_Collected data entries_
==============================
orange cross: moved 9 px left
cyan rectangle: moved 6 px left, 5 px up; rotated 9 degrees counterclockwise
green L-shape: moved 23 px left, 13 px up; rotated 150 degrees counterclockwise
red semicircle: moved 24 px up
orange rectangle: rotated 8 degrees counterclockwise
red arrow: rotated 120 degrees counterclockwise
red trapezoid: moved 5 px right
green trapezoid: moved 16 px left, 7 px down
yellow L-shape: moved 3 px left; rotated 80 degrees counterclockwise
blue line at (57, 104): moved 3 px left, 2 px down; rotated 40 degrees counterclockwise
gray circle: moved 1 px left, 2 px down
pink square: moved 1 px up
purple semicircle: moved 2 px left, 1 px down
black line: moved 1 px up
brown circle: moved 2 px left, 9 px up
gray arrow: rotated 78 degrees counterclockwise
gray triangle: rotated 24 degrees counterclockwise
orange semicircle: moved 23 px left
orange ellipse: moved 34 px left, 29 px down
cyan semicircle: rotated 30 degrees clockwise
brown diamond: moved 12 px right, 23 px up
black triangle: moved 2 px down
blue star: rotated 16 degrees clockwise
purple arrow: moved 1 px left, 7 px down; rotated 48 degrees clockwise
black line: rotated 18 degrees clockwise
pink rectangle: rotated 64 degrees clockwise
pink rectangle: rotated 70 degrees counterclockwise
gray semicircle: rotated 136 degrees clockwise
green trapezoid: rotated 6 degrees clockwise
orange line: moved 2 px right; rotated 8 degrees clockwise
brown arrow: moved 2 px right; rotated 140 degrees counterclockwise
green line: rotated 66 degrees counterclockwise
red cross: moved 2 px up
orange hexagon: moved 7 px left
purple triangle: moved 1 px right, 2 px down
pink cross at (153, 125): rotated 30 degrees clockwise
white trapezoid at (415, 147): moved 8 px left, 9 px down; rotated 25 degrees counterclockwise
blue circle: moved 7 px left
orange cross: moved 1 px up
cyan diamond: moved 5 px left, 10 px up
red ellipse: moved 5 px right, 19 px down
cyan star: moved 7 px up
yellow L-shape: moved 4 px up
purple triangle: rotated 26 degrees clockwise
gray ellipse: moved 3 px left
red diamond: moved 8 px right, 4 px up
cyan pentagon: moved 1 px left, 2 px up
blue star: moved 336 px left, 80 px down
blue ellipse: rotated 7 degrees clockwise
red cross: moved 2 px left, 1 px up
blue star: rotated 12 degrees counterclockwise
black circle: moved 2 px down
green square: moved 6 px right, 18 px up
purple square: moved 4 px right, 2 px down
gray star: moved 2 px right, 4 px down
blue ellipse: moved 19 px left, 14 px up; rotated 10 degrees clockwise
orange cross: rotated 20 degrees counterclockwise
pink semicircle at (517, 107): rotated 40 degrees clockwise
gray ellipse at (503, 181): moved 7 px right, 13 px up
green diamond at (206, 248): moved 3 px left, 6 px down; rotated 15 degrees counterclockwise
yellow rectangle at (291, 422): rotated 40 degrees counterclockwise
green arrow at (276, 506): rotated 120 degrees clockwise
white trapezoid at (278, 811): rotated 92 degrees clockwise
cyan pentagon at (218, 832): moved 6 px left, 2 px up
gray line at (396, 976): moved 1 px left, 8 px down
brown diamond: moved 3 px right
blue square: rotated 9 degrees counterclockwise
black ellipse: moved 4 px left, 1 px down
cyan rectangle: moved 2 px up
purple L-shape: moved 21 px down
==============================
_DIRECTION_
Please copy every one of the records above word for word, keeping each line unchanged.

_TASK RESULT_
orange cross: moved 9 px left
cyan rectangle: moved 6 px left, 5 px up; rotated 9 degrees counterclockwise
green L-shape: moved 23 px left, 13 px up; rotated 150 degrees counterclockwise
red semicircle: moved 24 px up
orange rectangle: rotated 8 degrees counterclockwise
red arrow: rotated 120 degrees counterclockwise
red trapezoid: moved 5 px right
green trapezoid: moved 16 px left, 7 px down
yellow L-shape: moved 3 px left; rotated 80 degrees counterclockwise
blue line at (57, 104): moved 3 px left, 2 px down; rotated 40 degrees counterclockwise
gray circle: moved 1 px left, 2 px down
pink square: moved 1 px up
purple semicircle: moved 2 px left, 1 px down
black line: moved 1 px up
brown circle: moved 2 px left, 9 px up
gray arrow: rotated 78 degrees counterclockwise
gray triangle: rotated 24 degrees counterclockwise
orange semicircle: moved 23 px left
orange ellipse: moved 34 px left, 29 px down
cyan semicircle: rotated 30 degrees clockwise
brown diamond: moved 12 px right, 23 px up
black triangle: moved 2 px down
blue star: rotated 16 degrees clockwise
purple arrow: moved 1 px left, 7 px down; rotated 48 degrees clockwise
black line: rotated 18 degrees clockwise
pink rectangle: rotated 64 degrees clockwise
pink rectangle: rotated 70 degrees counterclockwise
gray semicircle: rotated 136 degrees clockwise
green trapezoid: rotated 6 degrees clockwise
orange line: moved 2 px right; rotated 8 degrees clockwise
brown arrow: moved 2 px right; rotated 140 degrees counterclockwise
green line: rotated 66 degrees counterclockwise
red cross: moved 2 px up
orange hexagon: moved 7 px left
purple triangle: moved 1 px right, 2 px down
pink cross at (153, 125): rotated 30 degrees clockwise
white trapezoid at (415, 147): moved 8 px left, 9 px down; rotated 25 degrees counterclockwise
blue circle: moved 7 px left
orange cross: moved 1 px up
cyan diamond: moved 5 px left, 10 px up
red ellipse: moved 5 px right, 19 px down
cyan star: moved 7 px up
yellow L-shape: moved 4 px up
purple triangle: rotated 26 degrees clockwise
gray ellipse: moved 3 px left
red diamond: moved 8 px right, 4 px up
cyan pentagon: moved 1 px left, 2 px up
blue star: moved 336 px left, 80 px down
blue ellipse: rotated 7 degrees clockwise
red cross: moved 2 px left, 1 px up
blue star: rotated 12 degrees counterclockwise
black circle: moved 2 px down
green square: moved 6 px right, 18 px up
purple square: moved 4 px right, 2 px down
gray star: moved 2 px right, 4 px down
blue ellipse: moved 19 px left, 14 px up; rotated 10 degrees clockwise
orange cross: rotated 20 degrees counterclockwise
pink semicircle at (517, 107): rotated 40 degrees clockwise
gray ellipse at (503, 181): moved 7 px right, 13 px up
green diamond at (206, 248): moved 3 px left, 6 px down; rotated 15 degrees counterclockwise
yellow rectangle at (291, 422): rotated 40 degrees counterclockwise
green arrow at (276, 506): rotated 120 degrees clockwise
white trapezoid at (278, 811): rotated 92 degrees clockwise
cyan pentagon at (218, 832): moved 6 px left, 2 px up
gray line at (396, 976): moved 1 px left, 8 px down
brown diamond: moved 3 px right
blue square: rotated 9 degrees counterclockwise
black ellipse: moved 4 px left, 1 px down
cyan rectangle: moved 2 px up
purple L-shape: moved 21 px down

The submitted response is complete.